#### TASK MATERIAL ####

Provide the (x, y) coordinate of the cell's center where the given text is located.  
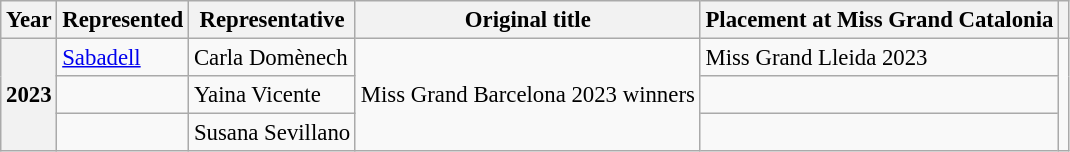
Original title (528, 20)
Yaina Vicente (272, 95)
Year (29, 20)
Placement at Miss Grand Catalonia (880, 20)
Represented (123, 20)
Carla Domènech (272, 58)
Sabadell (123, 58)
Miss Grand Lleida 2023 (880, 58)
Miss Grand Barcelona 2023 winners (528, 96)
Susana Sevillano (272, 133)
2023 (29, 96)
Representative (272, 20)
Locate the cell with the specified text and output its [X, Y] center coordinate. 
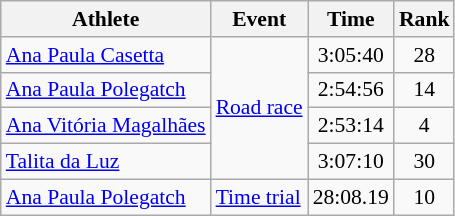
10 [424, 197]
3:07:10 [351, 162]
Road race [260, 108]
3:05:40 [351, 55]
14 [424, 90]
Talita da Luz [106, 162]
2:53:14 [351, 126]
Athlete [106, 19]
28:08.19 [351, 197]
Time [351, 19]
Event [260, 19]
28 [424, 55]
2:54:56 [351, 90]
Rank [424, 19]
Time trial [260, 197]
4 [424, 126]
Ana Vitória Magalhães [106, 126]
Ana Paula Casetta [106, 55]
30 [424, 162]
Output the [X, Y] coordinate of the center of the cell containing the given text.  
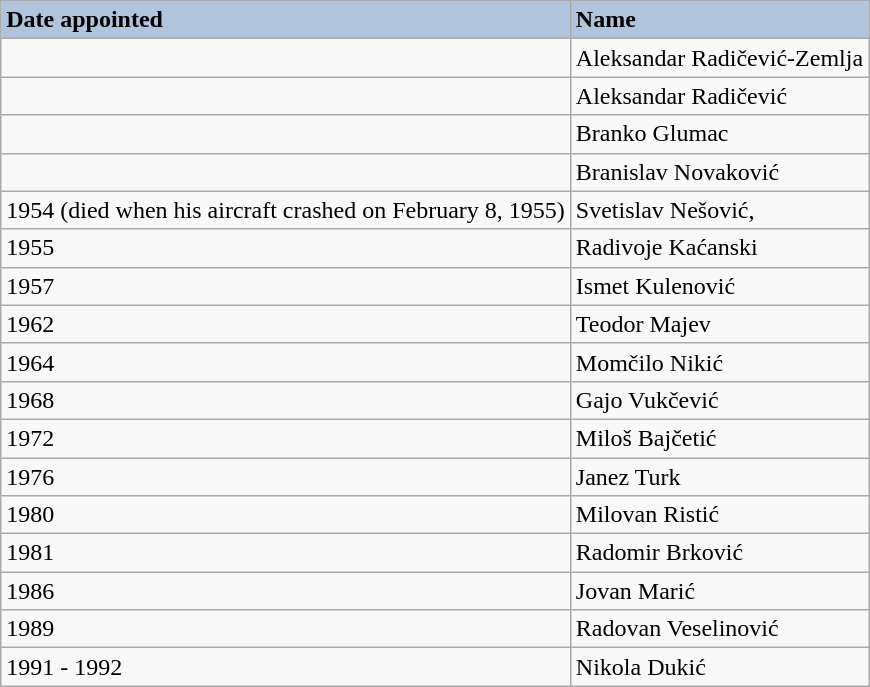
Date appointed [286, 20]
1964 [286, 362]
Branko Glumac [719, 134]
Gajo Vukčević [719, 400]
1962 [286, 324]
1972 [286, 438]
1954 (died when his aircraft crashed on February 8, 1955) [286, 210]
Momčilo Nikić [719, 362]
1955 [286, 248]
1981 [286, 553]
1976 [286, 477]
1991 - 1992 [286, 667]
Branislav Novaković [719, 172]
Jovan Marić [719, 591]
Nikola Dukić [719, 667]
Svetislav Nešović, [719, 210]
Aleksandar Radičević [719, 96]
Ismet Kulenović [719, 286]
1968 [286, 400]
1989 [286, 629]
1986 [286, 591]
Name [719, 20]
Milovan Ristić [719, 515]
Aleksandar Radičević-Zemlja [719, 58]
Radivoje Kaćanski [719, 248]
Miloš Bajčetić [719, 438]
1957 [286, 286]
Teodor Majev [719, 324]
Radomir Brković [719, 553]
Radovan Veselinović [719, 629]
1980 [286, 515]
Janez Turk [719, 477]
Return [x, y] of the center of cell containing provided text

####

== PROBLEM TO SOLVE ==
State how many lines of the records above contain the string "Aleksandar", treating uppercase and lowercase letters as distinct. Respond with the number alone.

== ANSWER TO THIS PROBLEM ==
2